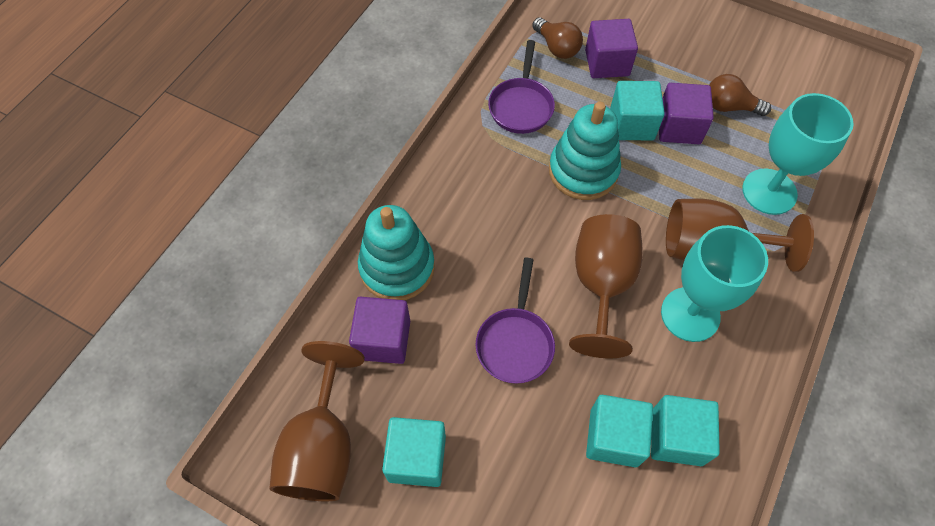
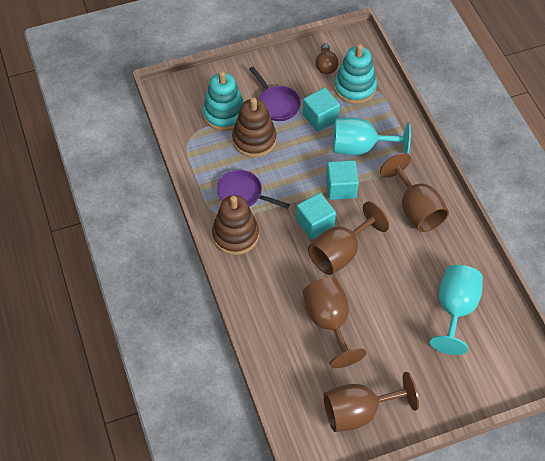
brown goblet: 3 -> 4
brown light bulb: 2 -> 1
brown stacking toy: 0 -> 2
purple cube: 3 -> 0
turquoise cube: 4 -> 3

ABOUT THIS EXERCISE: Leave the images out and print each entry exactly.

EXERCISE RESULT:
brown goblet: 3 -> 4
brown light bulb: 2 -> 1
brown stacking toy: 0 -> 2
purple cube: 3 -> 0
turquoise cube: 4 -> 3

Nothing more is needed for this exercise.